▸ DATA RECORDS
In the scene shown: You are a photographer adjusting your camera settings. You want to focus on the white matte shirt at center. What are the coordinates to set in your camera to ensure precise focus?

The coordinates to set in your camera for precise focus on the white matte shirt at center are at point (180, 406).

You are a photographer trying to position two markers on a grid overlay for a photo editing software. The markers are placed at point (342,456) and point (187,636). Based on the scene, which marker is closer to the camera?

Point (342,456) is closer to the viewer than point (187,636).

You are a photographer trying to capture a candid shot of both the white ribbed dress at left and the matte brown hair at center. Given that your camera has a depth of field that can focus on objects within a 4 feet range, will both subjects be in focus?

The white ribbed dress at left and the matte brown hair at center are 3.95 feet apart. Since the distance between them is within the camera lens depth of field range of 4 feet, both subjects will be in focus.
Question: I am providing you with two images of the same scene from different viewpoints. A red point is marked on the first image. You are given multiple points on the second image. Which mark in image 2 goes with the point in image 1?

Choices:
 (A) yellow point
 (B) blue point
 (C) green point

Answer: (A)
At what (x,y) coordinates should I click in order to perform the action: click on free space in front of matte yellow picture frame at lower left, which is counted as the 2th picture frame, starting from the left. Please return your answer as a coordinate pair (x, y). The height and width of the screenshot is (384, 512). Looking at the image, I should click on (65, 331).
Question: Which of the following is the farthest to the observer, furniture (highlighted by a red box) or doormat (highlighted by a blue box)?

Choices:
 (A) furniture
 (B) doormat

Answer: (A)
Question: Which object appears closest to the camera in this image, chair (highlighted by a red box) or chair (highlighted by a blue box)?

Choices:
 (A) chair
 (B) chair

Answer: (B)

▸ EXERCISE PROMPT
Format the stretch from the line containing "You are a photographer trying to position" through the line containing "You are a photographer trying to capture" as a Markdown table with the columns No. and Text. Give each line its own numbered row and leave out blank lines.

▸ WORKED SOLUTION
| No. | Text |
|---|---|
| 1 | You are a photographer trying to position two markers on a grid overlay for a photo editing software. The markers are placed at point (342,456) and point (187,636). Based on the scene, which marker is closer to the camera? |
| 2 | Point (342,456) is closer to the viewer than point (187,636). |
| 3 | You are a photographer trying to capture a candid shot of both the white ribbed dress at left and the matte brown hair at center. Given that your camera has a depth of field that can focus on objects within a 4 feet range, will both subjects be in focus? |